==== RAW DATA

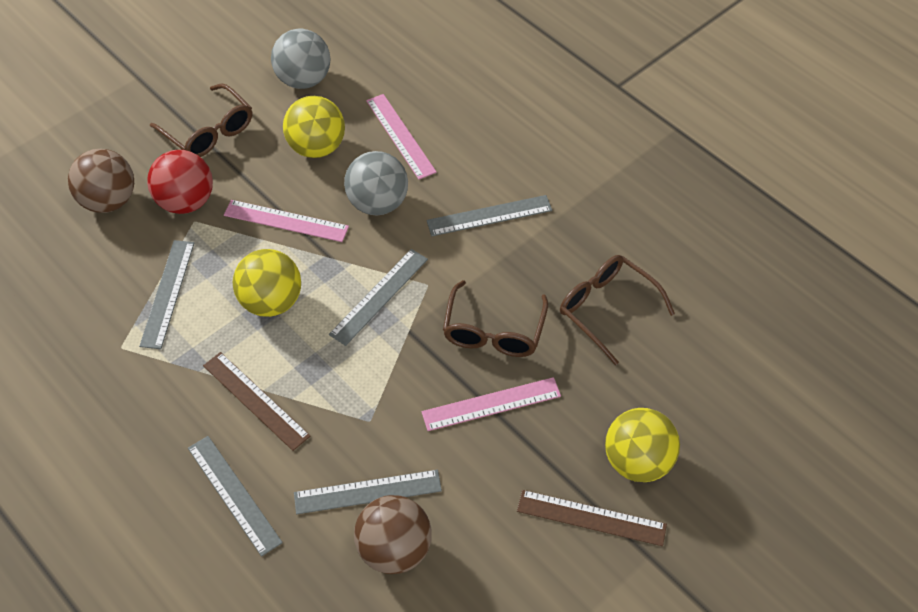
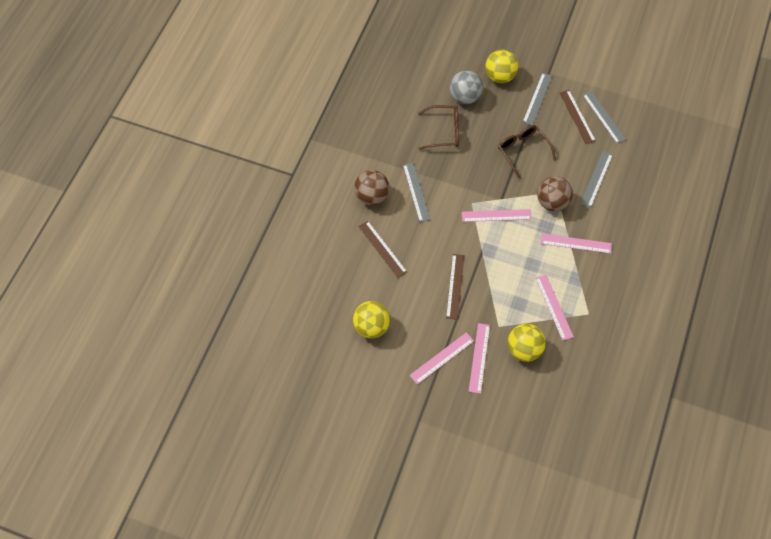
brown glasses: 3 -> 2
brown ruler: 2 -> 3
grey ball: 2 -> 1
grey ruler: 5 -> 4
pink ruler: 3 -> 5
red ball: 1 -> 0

========

Print every line above once more, exactly. Omit the pictures.

brown glasses: 3 -> 2
brown ruler: 2 -> 3
grey ball: 2 -> 1
grey ruler: 5 -> 4
pink ruler: 3 -> 5
red ball: 1 -> 0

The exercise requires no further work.